To do - If a line in the entries contains the word "orange", list it.

### Materials provided ###

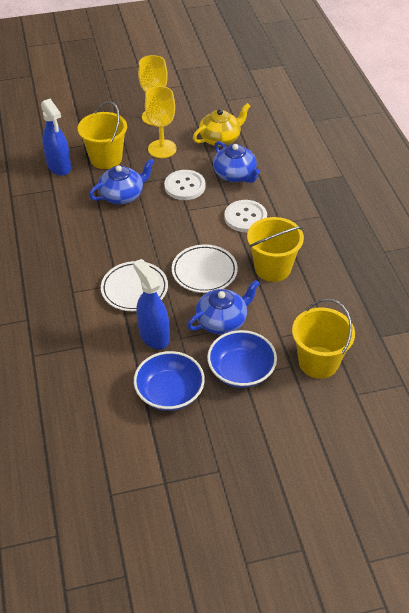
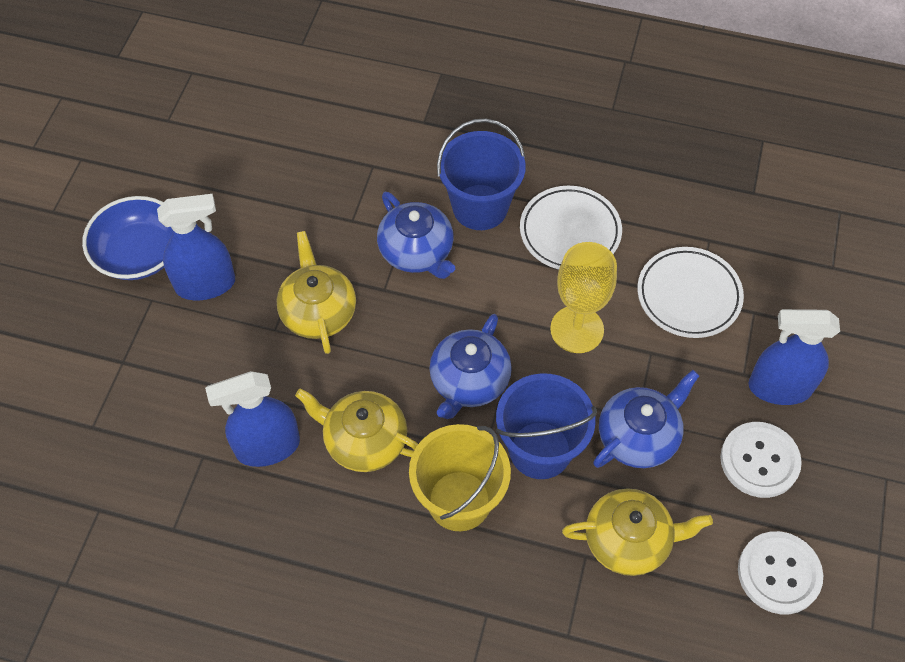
blue bowl: 2 -> 1
blue bucket: 0 -> 2
blue spray bottle: 2 -> 3
yellow bucket: 3 -> 1
yellow goblet: 2 -> 1
yellow teapot: 1 -> 3

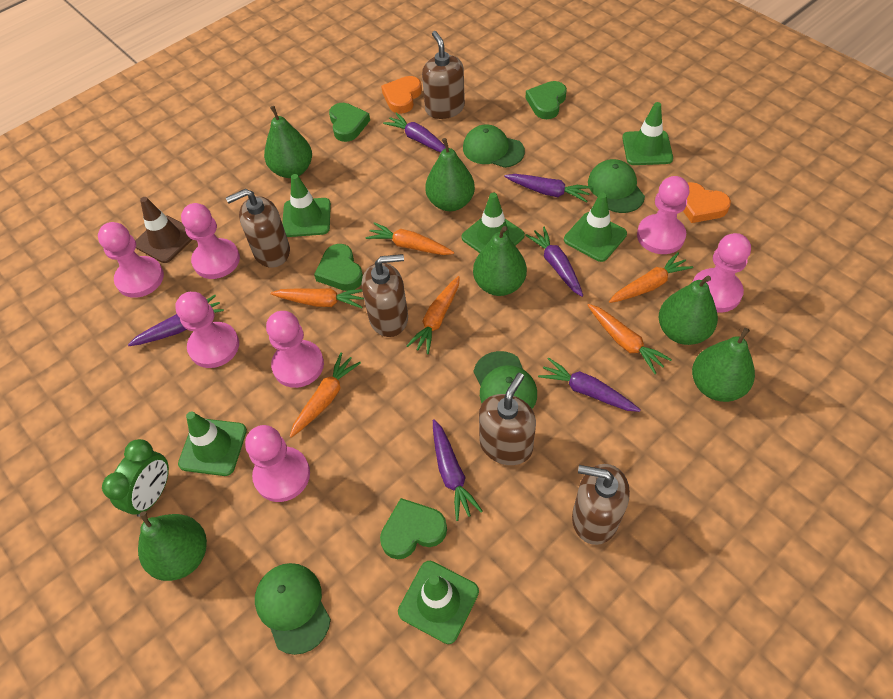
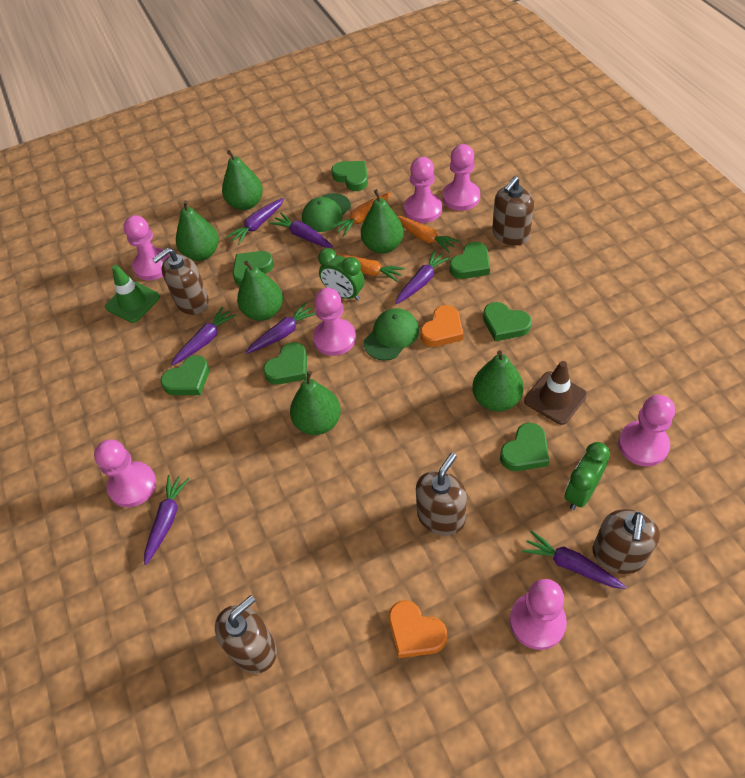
green cap: 4 -> 2
green clock: 1 -> 2
green heart: 4 -> 7
green traffic cone: 6 -> 1
orange carrot: 6 -> 3
purple carrot: 6 -> 7

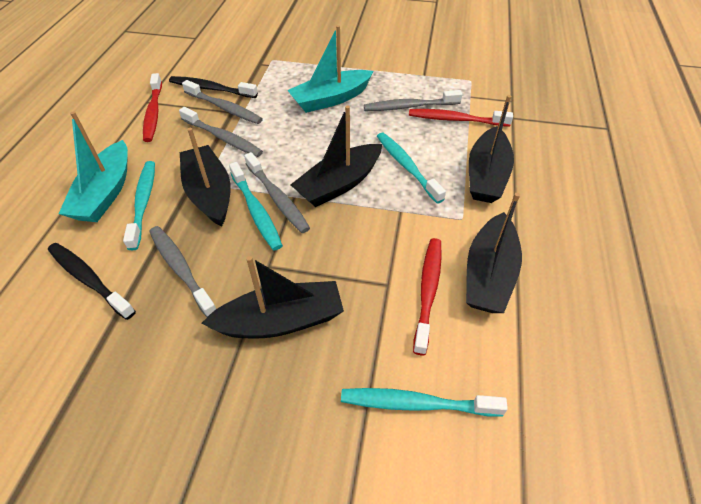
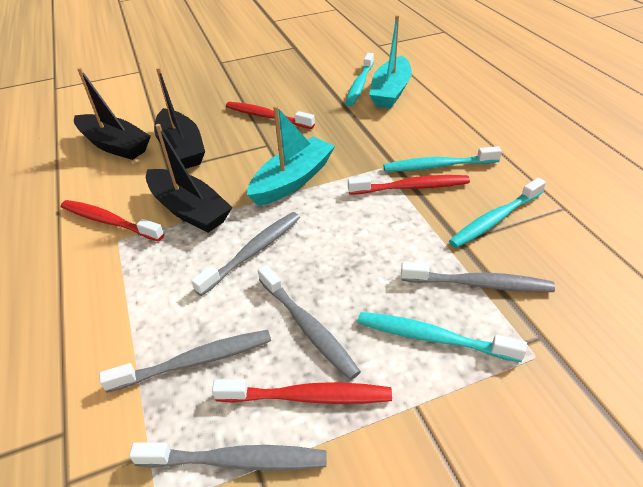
black boat: 5 -> 3
black toothbrush: 2 -> 0
red toothbrush: 3 -> 4

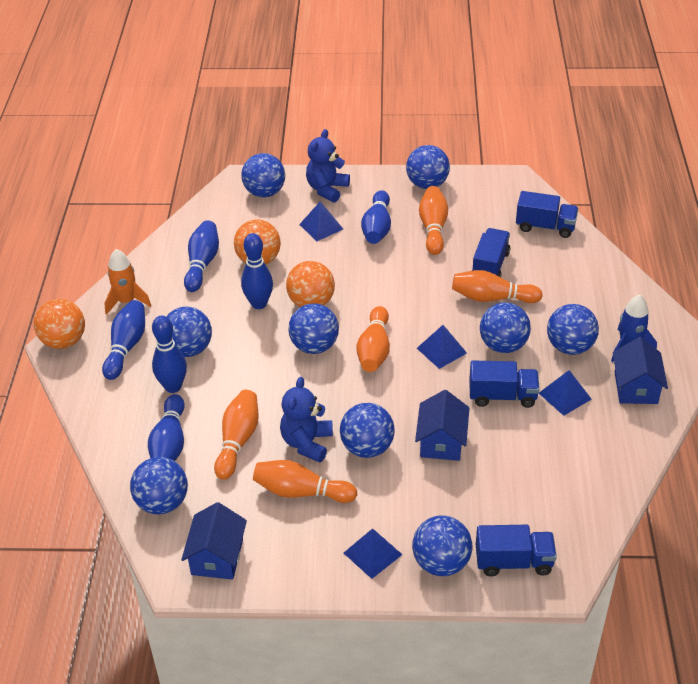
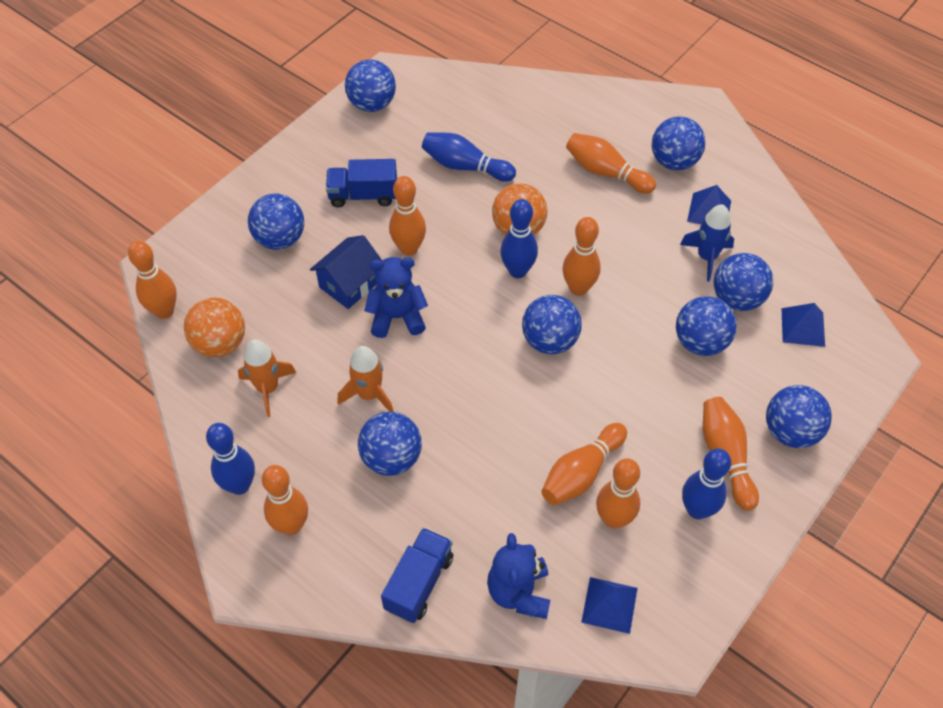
blue ball: 9 -> 8
blue bowling pin: 6 -> 4
blue house: 3 -> 1
blue pyramid: 4 -> 3
blue truck: 4 -> 2
orange ball: 3 -> 2
orange bowling pin: 5 -> 8
orange rocket: 1 -> 2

###

Output of the exercise -
orange carrot: 6 -> 3
orange ball: 3 -> 2
orange bowling pin: 5 -> 8
orange rocket: 1 -> 2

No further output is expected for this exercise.